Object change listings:
..............................

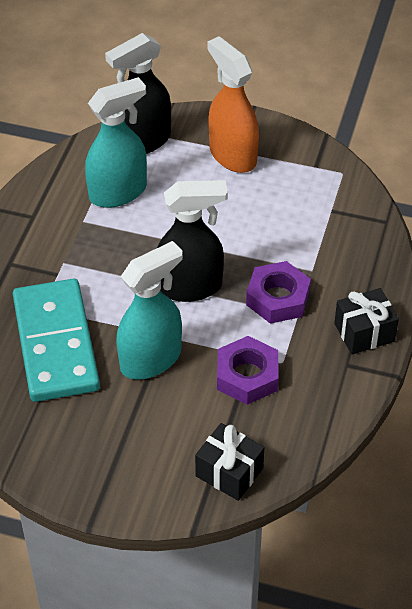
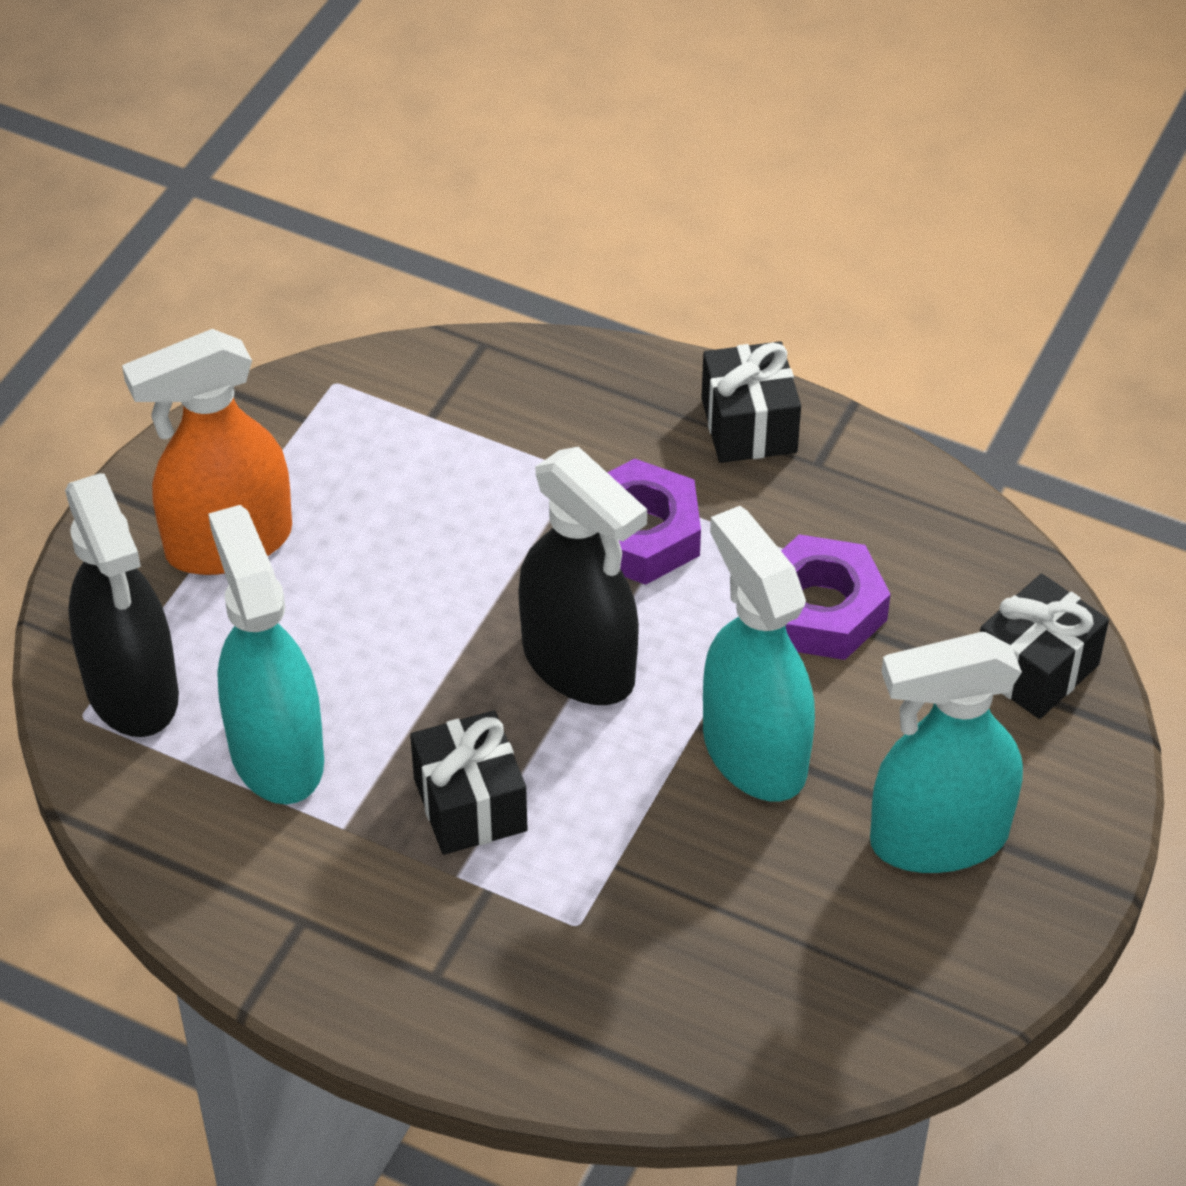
camera: 80 degrees left, 0 degrees up
(55, 344) = (683, 910): turquoise domino -> none
(102, 260) = (470, 804): none -> black gift
(112, 438) = (937, 838): none -> turquoise spray bottle
(190, 287) = (579, 665): black spray bottle -> black spray bottle turned 135 degrees clockwise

..............................

__GOAL OF THE EXERCISE__
The preceding entries should be duplicated word for word; no picture belongs in the copy.

__YOUR SOLUTION__
camera: 80 degrees left, 0 degrees up
(55, 344) = (683, 910): turquoise domino -> none
(102, 260) = (470, 804): none -> black gift
(112, 438) = (937, 838): none -> turquoise spray bottle
(190, 287) = (579, 665): black spray bottle -> black spray bottle turned 135 degrees clockwise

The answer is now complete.